:: Exercise brief ::
Return, exactly and in full, the lines of the records below starting at the one with "tan plate B2" and ending at the one with "cyan plate G4:H4", and no other lines.

:: Input data ::
○ ○ ○
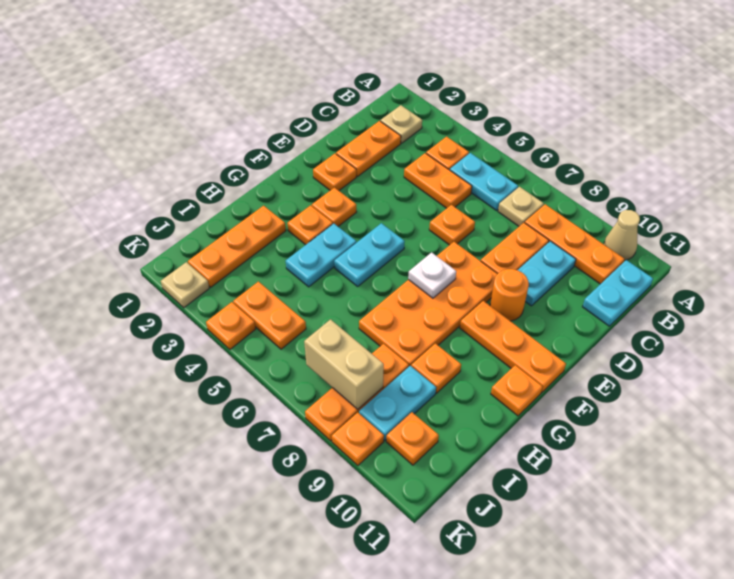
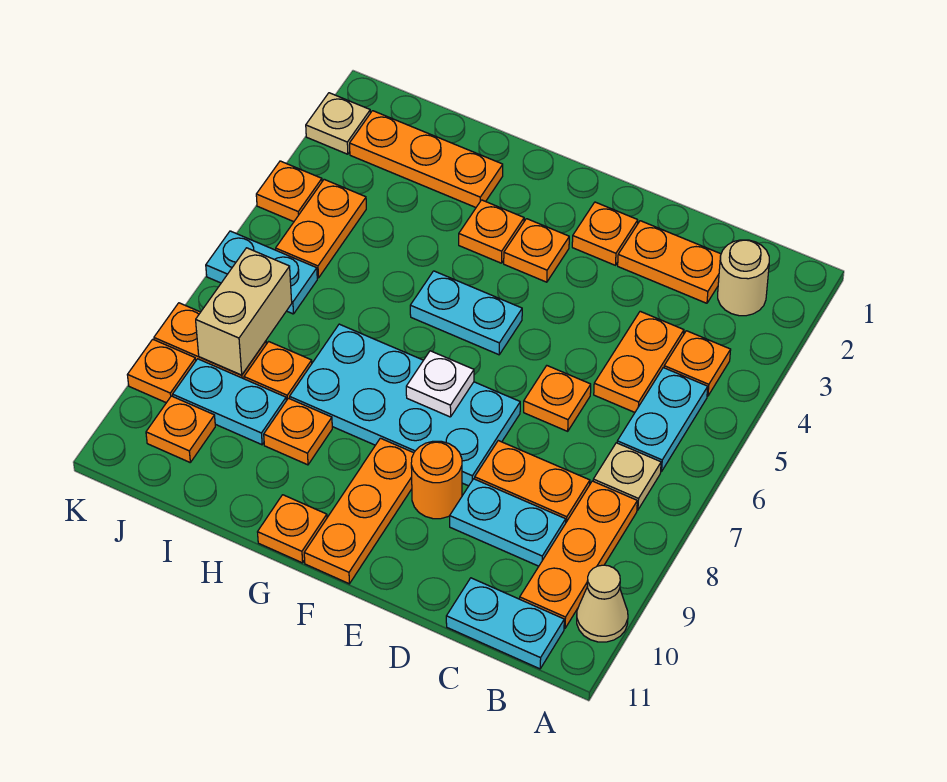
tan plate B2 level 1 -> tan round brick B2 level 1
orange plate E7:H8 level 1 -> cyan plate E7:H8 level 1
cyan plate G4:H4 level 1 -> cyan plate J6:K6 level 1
○ ○ ○
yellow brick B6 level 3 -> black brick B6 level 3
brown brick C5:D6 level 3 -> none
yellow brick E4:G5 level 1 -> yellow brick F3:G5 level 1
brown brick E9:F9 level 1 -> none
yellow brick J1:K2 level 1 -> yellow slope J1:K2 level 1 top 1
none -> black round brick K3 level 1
○ ○ ○
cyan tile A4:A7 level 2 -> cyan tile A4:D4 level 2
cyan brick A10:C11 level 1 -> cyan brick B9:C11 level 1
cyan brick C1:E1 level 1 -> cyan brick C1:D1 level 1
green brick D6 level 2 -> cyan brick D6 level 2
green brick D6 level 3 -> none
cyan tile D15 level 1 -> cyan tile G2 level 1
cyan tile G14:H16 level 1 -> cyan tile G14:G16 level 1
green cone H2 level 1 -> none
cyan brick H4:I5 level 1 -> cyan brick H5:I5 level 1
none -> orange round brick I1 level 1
○ ○ ○
:: Solved exercise ::
tan plate B2 level 1 -> tan round brick B2 level 1
orange plate E7:H8 level 1 -> cyan plate E7:H8 level 1
cyan plate G4:H4 level 1 -> cyan plate J6:K6 level 1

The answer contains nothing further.